- [Provided material]
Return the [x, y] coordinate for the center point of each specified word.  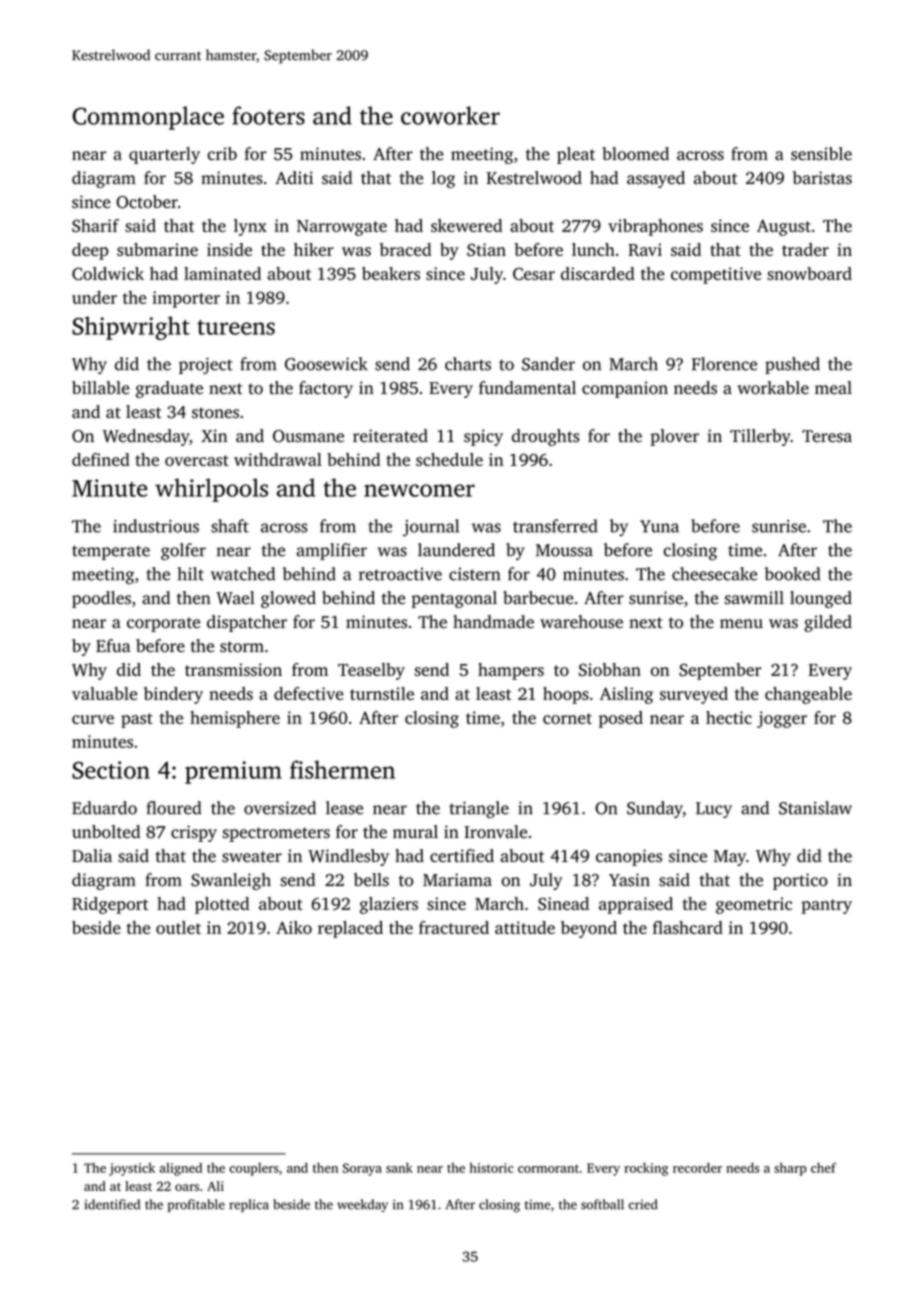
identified [112, 1204]
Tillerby [760, 437]
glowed [288, 599]
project [206, 365]
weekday [362, 1205]
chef [823, 1168]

- [Directive]
Can you copy out all of the material above word for word, leaving out the picture?

- [Exercise solution]
Return the [x, y] coordinate for the center point of each specified word.  
identified [112, 1204]
Tillerby [760, 437]
glowed [288, 599]
project [206, 365]
weekday [362, 1205]
chef [823, 1168]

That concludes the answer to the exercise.